(Dataset items)
------------------------------------------------------------

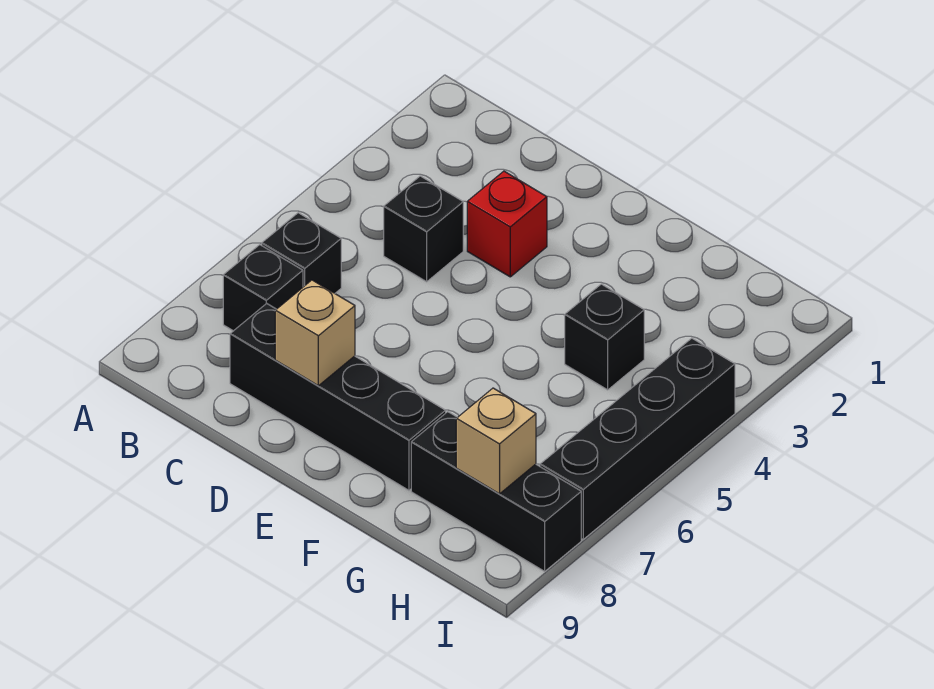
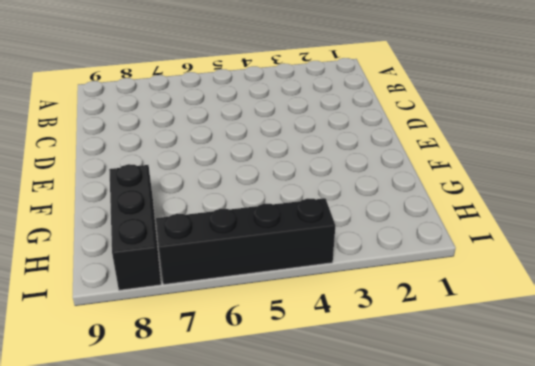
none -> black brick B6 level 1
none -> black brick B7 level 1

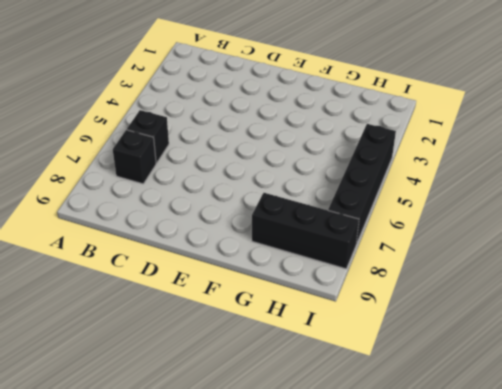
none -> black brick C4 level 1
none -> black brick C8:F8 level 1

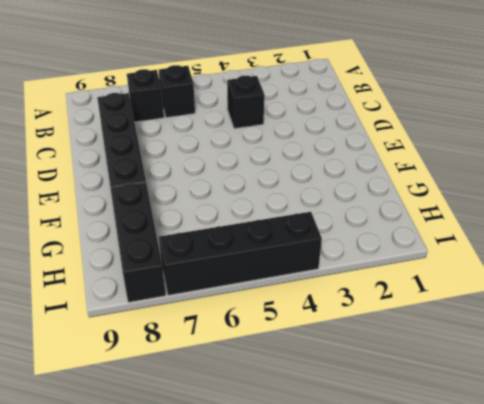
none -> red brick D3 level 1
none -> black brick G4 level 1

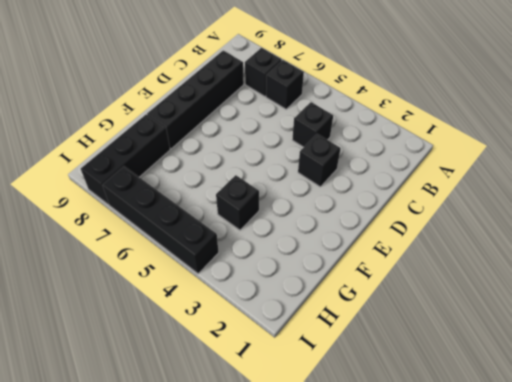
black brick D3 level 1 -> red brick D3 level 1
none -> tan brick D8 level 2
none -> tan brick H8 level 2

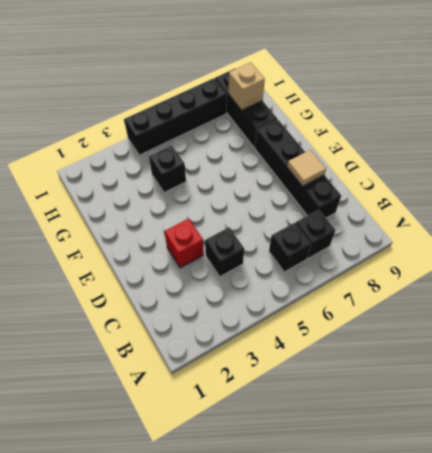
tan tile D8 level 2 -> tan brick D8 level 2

------------------------------------------------------------

Brief —
Although the records include pictures, the copy should reproduce every line exactly and none of the pictures.

Exercise answer —
none -> black brick B6 level 1
none -> black brick B7 level 1

none -> black brick C4 level 1
none -> black brick C8:F8 level 1

none -> red brick D3 level 1
none -> black brick G4 level 1

black brick D3 level 1 -> red brick D3 level 1
none -> tan brick D8 level 2
none -> tan brick H8 level 2

tan tile D8 level 2 -> tan brick D8 level 2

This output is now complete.